(Work to be completed) All lines in the data below carrying the string "glasses" are to be located and copied.

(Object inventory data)
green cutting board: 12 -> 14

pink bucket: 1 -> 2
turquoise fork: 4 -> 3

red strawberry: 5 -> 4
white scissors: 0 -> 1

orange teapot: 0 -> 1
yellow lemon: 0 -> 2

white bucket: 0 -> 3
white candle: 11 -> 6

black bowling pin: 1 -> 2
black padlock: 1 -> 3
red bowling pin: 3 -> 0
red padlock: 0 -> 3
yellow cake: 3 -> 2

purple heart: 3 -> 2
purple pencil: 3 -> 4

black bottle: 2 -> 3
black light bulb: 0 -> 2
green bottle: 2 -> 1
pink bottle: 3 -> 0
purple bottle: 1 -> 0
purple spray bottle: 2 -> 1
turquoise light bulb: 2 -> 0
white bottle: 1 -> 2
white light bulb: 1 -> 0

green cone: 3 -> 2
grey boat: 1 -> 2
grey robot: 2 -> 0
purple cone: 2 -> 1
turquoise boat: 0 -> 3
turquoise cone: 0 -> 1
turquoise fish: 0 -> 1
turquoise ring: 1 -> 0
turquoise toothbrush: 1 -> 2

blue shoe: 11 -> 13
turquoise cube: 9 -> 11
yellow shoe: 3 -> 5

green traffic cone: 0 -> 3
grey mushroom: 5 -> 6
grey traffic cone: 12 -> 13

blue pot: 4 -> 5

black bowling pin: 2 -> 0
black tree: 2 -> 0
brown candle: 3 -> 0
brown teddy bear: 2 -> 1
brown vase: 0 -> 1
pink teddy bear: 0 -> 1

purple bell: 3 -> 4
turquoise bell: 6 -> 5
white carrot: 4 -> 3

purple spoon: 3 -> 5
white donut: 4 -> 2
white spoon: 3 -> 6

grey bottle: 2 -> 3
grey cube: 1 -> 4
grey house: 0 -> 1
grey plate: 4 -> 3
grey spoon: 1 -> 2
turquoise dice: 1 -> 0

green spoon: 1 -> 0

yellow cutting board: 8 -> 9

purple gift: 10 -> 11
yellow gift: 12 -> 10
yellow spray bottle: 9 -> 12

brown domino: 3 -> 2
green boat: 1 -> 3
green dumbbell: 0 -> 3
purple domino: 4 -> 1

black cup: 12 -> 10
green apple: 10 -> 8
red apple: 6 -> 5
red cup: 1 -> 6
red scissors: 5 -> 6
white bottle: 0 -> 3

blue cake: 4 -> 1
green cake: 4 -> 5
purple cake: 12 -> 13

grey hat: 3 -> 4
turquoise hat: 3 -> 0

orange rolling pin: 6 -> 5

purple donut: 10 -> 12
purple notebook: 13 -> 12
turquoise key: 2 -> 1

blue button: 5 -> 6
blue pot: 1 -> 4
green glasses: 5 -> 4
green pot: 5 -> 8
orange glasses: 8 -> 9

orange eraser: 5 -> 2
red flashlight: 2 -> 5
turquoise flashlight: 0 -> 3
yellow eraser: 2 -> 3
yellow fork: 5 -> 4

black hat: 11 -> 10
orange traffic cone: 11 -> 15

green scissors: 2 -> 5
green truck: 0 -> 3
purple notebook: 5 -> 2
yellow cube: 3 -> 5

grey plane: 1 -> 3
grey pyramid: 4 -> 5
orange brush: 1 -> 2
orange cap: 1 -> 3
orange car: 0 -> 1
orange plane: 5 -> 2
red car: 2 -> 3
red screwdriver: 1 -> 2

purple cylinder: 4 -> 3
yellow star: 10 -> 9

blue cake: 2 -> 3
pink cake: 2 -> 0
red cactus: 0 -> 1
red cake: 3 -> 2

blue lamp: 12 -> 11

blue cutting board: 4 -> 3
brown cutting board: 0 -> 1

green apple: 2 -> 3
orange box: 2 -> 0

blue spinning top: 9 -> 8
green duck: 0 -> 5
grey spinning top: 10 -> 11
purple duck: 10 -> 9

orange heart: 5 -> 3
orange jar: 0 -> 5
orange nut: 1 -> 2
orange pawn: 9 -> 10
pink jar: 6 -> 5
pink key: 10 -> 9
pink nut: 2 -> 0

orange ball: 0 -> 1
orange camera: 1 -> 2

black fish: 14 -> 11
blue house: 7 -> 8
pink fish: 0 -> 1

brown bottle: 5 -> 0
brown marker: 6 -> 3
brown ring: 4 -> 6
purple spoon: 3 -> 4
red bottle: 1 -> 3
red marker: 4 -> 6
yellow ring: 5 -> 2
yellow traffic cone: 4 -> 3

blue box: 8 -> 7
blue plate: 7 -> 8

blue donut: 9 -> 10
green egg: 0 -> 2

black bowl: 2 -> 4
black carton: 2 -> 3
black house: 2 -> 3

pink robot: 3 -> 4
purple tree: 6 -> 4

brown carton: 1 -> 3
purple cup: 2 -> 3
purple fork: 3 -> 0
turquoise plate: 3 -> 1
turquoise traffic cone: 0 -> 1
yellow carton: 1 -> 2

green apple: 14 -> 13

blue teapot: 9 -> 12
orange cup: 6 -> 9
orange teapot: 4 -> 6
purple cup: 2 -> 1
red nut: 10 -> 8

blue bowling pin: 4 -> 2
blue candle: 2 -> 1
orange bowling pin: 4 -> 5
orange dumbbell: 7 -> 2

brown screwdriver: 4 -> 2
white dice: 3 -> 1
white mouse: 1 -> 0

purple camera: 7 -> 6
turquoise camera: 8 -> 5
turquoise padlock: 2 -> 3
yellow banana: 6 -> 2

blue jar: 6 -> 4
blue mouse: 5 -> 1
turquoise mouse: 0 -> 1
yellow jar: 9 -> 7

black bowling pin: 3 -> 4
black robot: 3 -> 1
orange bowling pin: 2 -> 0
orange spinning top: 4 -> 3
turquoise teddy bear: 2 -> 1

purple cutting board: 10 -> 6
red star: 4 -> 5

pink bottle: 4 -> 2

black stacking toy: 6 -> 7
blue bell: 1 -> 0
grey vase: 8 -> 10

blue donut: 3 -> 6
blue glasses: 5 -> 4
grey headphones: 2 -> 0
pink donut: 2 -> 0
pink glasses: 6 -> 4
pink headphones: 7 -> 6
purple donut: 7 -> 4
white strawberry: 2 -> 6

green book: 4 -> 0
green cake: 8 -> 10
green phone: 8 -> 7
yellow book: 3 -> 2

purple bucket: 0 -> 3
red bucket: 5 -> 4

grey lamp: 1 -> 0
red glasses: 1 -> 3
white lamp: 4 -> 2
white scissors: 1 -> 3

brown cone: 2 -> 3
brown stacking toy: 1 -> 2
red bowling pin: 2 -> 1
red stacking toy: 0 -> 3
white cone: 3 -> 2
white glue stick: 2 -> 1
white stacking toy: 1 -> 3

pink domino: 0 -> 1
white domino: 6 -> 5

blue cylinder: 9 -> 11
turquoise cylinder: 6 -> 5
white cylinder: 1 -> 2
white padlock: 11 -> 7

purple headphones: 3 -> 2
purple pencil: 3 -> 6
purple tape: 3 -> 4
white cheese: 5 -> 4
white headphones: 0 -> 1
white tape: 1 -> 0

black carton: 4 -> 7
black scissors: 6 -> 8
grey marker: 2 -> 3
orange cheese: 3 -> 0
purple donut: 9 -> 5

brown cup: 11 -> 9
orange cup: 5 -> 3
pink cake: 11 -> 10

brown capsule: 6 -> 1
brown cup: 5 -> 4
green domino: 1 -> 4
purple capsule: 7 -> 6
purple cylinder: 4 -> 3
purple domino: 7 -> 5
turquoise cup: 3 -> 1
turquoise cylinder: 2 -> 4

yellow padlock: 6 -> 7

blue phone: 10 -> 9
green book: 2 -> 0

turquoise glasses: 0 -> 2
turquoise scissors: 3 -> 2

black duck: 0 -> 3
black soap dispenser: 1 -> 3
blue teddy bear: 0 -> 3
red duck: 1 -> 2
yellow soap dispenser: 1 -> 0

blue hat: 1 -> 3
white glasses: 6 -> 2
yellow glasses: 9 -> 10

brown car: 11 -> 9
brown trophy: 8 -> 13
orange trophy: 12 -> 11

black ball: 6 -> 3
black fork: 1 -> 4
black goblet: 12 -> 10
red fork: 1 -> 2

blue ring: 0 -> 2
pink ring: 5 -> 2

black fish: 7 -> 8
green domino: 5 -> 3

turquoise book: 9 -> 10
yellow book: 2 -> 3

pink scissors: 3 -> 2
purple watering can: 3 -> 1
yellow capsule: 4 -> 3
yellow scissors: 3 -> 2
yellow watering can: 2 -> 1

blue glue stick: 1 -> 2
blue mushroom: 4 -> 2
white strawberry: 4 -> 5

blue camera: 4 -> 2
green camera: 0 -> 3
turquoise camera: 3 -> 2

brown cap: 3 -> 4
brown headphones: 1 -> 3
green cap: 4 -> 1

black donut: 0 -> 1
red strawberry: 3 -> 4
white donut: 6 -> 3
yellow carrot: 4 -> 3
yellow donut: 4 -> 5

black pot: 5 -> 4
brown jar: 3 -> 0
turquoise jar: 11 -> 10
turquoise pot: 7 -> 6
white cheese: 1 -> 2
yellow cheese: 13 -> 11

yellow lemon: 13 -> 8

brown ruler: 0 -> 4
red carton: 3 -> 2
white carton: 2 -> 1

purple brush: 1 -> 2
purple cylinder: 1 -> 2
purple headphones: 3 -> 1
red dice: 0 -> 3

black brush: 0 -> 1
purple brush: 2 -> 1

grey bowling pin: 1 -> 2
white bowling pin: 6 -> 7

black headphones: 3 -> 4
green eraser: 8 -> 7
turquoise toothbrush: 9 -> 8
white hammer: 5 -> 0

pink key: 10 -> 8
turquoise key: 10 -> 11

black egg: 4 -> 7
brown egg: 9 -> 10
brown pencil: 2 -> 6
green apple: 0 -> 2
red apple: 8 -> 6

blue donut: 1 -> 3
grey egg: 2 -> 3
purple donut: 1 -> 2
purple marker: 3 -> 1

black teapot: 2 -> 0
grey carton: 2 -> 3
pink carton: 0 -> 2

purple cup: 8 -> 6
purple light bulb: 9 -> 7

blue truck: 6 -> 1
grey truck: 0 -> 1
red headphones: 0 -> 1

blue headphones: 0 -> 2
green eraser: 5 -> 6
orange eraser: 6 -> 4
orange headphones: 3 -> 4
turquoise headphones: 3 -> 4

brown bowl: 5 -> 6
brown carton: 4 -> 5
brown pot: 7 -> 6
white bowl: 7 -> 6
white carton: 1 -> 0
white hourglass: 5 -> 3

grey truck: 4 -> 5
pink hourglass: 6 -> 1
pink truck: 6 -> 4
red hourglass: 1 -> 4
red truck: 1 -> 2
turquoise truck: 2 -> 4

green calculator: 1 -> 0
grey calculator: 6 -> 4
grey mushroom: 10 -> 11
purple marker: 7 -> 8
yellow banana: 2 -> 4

(Expected answer)
green glasses: 5 -> 4
orange glasses: 8 -> 9
blue glasses: 5 -> 4
pink glasses: 6 -> 4
red glasses: 1 -> 3
turquoise glasses: 0 -> 2
white glasses: 6 -> 2
yellow glasses: 9 -> 10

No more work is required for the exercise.